_TASK BRIEF:_ Please pull out every line in the rows below that contains the string "downbow". Case counts.

_DATA ENTRIES:_
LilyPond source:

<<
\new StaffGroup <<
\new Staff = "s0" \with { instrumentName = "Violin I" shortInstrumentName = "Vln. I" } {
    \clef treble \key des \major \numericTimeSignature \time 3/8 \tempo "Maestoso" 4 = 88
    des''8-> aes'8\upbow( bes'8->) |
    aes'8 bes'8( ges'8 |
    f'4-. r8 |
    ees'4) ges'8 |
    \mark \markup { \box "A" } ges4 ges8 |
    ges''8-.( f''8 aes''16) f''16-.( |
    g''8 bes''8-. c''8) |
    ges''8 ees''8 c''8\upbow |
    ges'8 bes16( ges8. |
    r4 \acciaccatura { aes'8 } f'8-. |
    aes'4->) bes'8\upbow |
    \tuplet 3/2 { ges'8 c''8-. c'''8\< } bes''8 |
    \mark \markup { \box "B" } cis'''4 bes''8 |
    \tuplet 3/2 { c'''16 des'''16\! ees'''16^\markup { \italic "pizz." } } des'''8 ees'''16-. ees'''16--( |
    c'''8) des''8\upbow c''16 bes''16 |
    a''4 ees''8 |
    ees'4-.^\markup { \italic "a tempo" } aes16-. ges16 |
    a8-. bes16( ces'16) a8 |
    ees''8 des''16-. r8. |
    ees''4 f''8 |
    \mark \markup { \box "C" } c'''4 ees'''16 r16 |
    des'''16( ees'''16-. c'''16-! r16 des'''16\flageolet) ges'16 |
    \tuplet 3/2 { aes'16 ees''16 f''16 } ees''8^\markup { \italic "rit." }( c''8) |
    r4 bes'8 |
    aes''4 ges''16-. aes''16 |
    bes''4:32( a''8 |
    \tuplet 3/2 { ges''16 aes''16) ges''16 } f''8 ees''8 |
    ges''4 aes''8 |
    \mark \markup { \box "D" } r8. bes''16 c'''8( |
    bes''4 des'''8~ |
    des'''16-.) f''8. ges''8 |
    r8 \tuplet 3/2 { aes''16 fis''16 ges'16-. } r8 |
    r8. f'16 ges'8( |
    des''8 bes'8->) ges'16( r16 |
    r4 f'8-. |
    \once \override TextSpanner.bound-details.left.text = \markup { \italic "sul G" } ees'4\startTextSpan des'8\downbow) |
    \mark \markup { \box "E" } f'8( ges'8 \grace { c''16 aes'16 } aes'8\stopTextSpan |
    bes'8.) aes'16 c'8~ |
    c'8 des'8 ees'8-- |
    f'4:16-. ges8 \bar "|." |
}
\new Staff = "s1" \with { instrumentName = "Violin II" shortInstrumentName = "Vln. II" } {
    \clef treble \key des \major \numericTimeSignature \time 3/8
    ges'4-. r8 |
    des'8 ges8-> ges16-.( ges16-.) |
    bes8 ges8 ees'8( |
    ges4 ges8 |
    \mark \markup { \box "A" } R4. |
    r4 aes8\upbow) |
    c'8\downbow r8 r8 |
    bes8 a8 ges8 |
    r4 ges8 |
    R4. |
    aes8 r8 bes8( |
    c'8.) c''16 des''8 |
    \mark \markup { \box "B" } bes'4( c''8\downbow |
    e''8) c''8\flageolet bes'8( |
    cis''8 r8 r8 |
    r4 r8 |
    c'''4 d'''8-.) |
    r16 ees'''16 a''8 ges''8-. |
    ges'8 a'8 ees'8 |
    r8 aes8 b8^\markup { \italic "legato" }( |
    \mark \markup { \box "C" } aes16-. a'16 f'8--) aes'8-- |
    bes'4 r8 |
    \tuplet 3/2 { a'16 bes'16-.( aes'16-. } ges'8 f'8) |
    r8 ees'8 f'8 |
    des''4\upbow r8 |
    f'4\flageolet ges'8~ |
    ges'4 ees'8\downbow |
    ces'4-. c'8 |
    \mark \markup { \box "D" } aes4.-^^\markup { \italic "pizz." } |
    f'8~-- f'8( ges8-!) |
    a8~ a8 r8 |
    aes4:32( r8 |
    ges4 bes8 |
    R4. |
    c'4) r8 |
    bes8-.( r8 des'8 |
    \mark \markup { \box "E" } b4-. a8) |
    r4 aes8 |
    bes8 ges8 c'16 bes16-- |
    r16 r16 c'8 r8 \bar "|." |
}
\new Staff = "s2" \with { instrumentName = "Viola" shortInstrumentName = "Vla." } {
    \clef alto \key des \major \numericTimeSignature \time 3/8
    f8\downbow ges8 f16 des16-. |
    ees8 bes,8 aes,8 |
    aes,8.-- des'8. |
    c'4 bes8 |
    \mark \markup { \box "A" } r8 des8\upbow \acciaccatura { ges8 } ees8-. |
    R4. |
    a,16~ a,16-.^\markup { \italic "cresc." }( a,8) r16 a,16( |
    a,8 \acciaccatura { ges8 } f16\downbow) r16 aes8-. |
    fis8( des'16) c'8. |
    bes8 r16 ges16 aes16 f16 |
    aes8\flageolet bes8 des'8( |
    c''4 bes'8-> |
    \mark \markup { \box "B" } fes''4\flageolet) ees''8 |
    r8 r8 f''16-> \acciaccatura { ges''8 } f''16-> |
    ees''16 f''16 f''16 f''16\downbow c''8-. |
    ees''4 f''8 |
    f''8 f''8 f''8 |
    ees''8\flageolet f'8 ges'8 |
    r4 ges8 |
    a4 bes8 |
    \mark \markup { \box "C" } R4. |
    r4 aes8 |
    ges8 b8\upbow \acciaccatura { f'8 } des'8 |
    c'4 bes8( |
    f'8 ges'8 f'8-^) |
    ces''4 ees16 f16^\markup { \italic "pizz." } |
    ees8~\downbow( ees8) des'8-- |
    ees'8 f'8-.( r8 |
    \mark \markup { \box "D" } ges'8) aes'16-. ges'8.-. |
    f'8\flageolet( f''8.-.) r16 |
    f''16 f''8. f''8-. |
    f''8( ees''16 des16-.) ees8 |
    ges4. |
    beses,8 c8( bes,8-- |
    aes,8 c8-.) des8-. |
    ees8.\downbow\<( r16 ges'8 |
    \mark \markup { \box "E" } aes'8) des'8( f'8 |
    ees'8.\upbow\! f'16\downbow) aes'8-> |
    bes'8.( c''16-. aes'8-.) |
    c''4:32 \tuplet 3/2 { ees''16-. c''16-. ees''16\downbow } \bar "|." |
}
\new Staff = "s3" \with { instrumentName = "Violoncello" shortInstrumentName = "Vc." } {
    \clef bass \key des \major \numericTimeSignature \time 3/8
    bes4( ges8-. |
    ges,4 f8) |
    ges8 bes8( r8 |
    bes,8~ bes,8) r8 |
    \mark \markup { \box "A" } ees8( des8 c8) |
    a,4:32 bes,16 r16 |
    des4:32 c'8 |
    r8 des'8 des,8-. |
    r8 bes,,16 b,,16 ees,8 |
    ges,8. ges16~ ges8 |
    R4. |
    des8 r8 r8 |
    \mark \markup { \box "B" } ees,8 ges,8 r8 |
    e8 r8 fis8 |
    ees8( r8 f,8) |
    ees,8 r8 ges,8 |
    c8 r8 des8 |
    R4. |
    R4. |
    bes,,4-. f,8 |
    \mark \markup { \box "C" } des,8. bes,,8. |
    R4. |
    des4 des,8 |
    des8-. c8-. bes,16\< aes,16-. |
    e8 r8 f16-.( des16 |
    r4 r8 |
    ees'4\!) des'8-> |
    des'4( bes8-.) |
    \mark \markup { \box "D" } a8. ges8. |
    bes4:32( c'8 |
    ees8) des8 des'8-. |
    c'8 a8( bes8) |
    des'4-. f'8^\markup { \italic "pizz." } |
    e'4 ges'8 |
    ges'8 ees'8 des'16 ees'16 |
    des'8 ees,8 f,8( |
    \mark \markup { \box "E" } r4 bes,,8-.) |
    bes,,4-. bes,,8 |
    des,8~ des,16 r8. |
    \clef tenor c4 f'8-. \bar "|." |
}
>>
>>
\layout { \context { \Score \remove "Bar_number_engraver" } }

_RESPONSE TO THE TASK:_
    \once \override TextSpanner.bound-details.left.text = \markup { \italic "sul G" } ees'4\startTextSpan des'8\downbow) |
    c'8\downbow r8 r8 |
    \mark \markup { \box "B" } bes'4( c''8\downbow |
    ges'4 ees'8\downbow |
    f8\downbow ges8 f16 des16-. |
    a,8 \acciaccatura { ges8 } f16\downbow) r16 aes8-. |
    ees''16 f''16 f''16 f''16\downbow c''8-. |
    ees8~\downbow( ees8) des'8-- |
    ees8.\downbow\<( r16 ges'8 |
    ees'8.\upbow\! f'16\downbow) aes'8-> |
    c''4:32 \tuplet 3/2 { ees''16-. c''16-. ees''16\downbow } \bar "|." |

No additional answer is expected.